+++ Data supplied
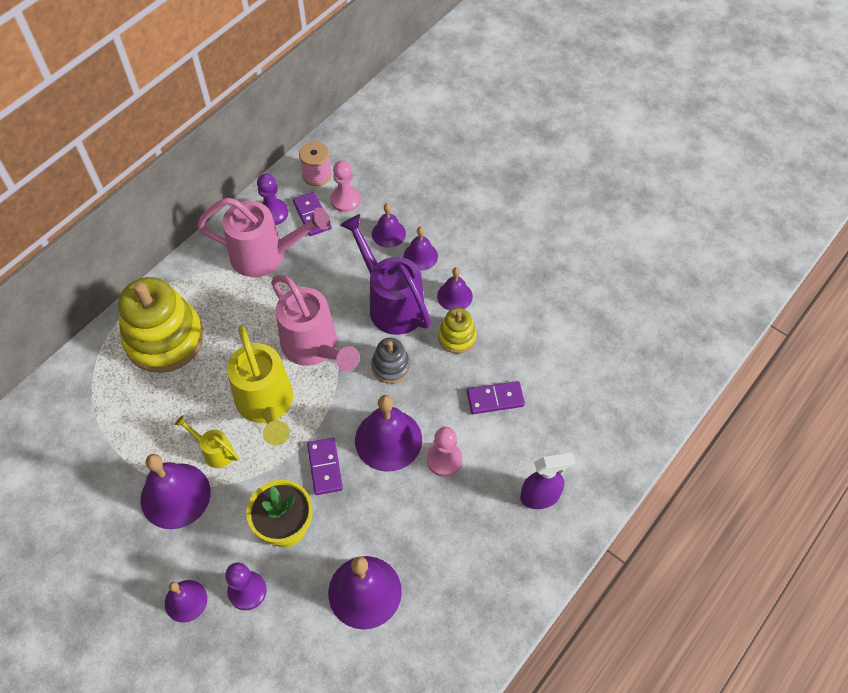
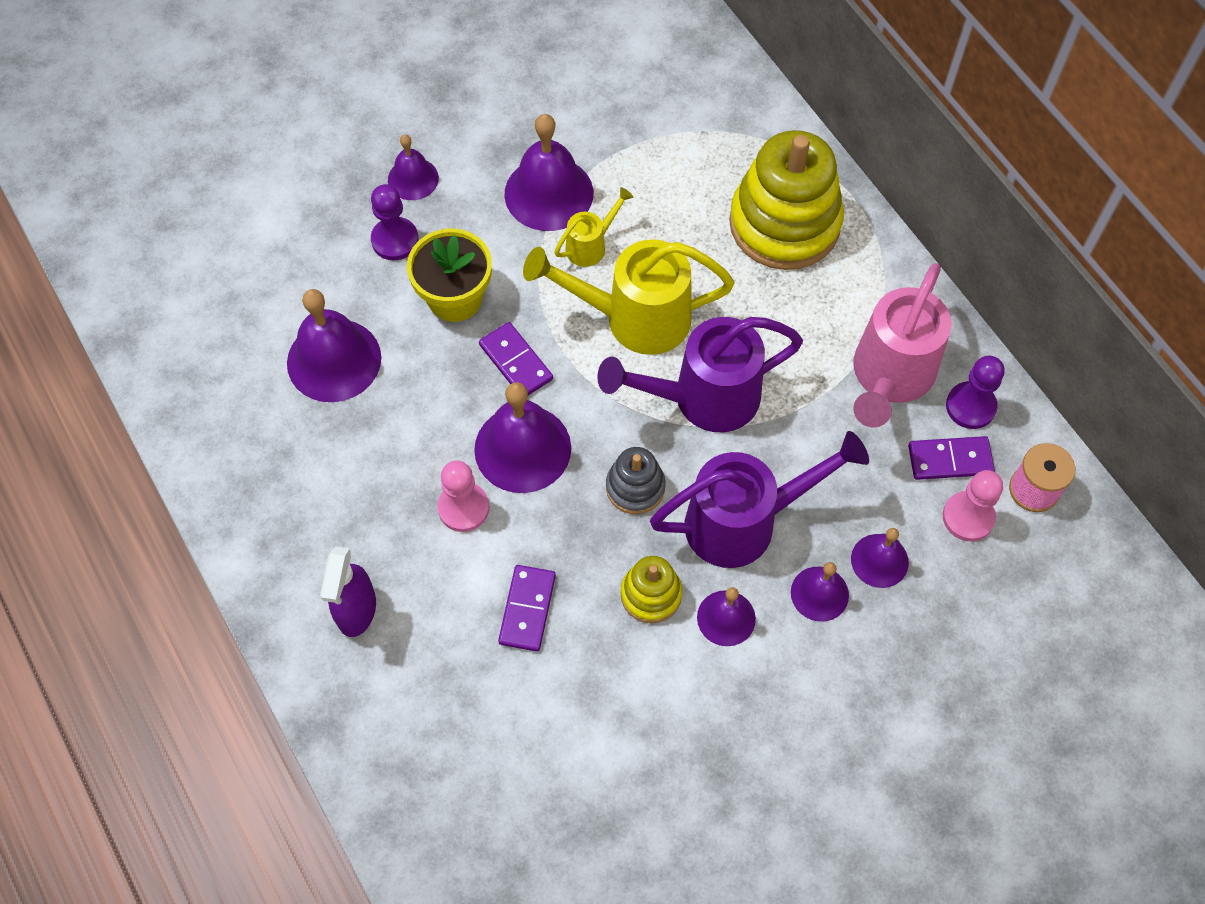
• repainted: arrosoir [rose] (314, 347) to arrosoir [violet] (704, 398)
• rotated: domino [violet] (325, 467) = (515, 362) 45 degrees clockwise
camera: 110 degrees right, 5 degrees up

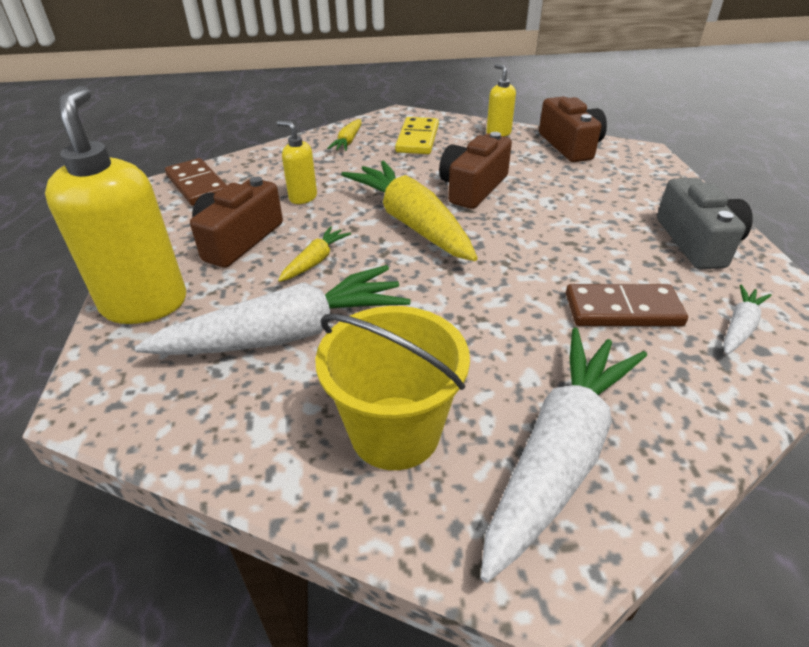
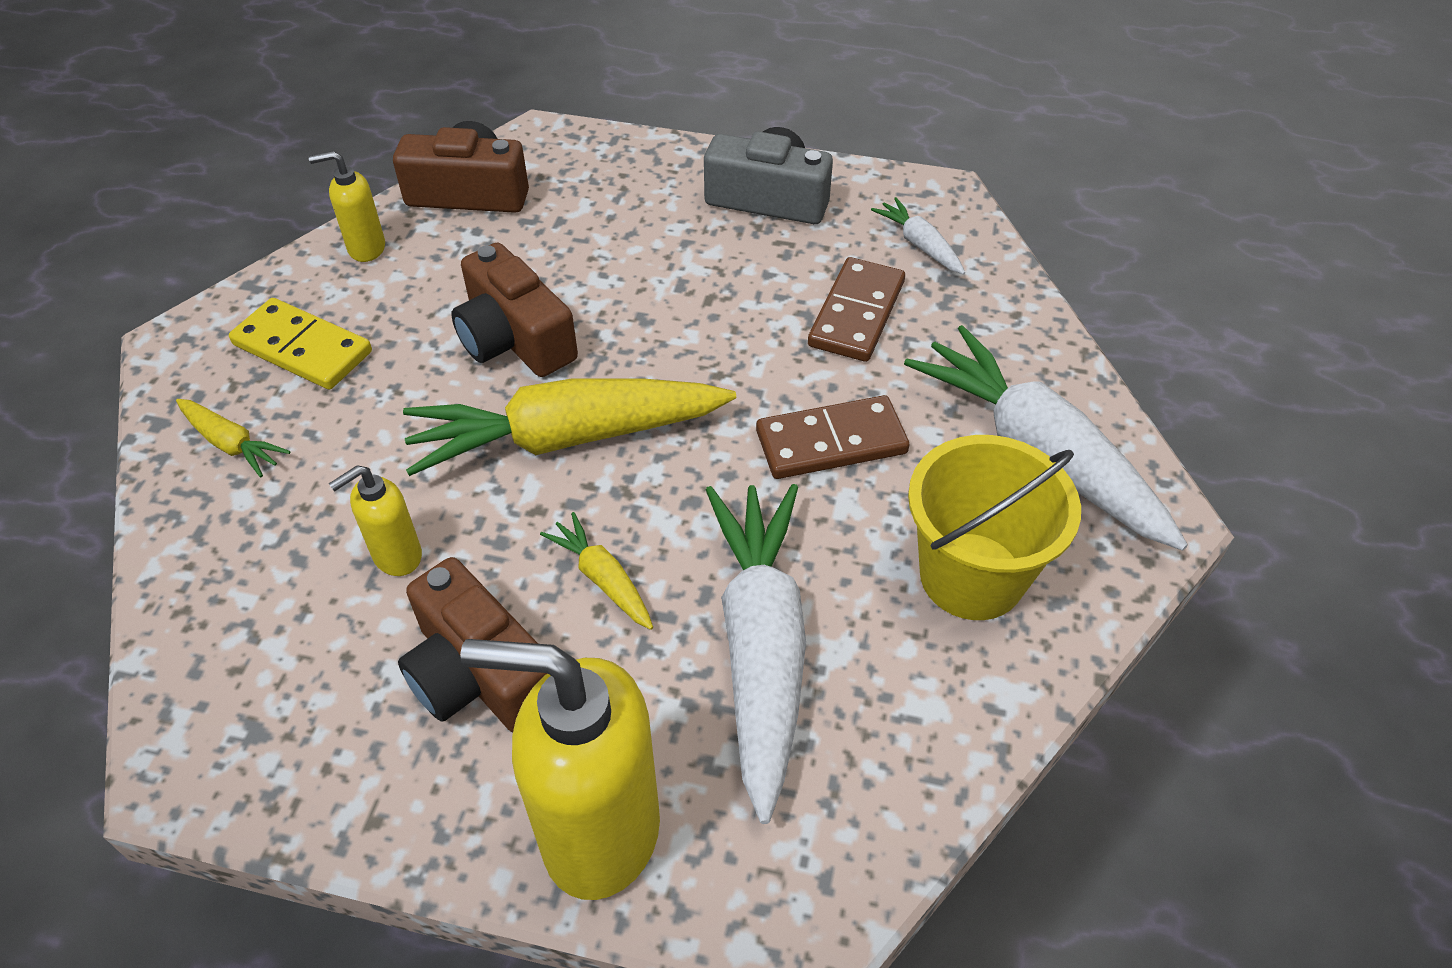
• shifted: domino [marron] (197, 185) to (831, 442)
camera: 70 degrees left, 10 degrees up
++++++
**Exercise**
Lines containing the string "violet" are the ones to copy from the entries above.

**Output**
• repainted: arrosoir [rose] (314, 347) to arrosoir [violet] (704, 398)
• rotated: domino [violet] (325, 467) = (515, 362) 45 degrees clockwise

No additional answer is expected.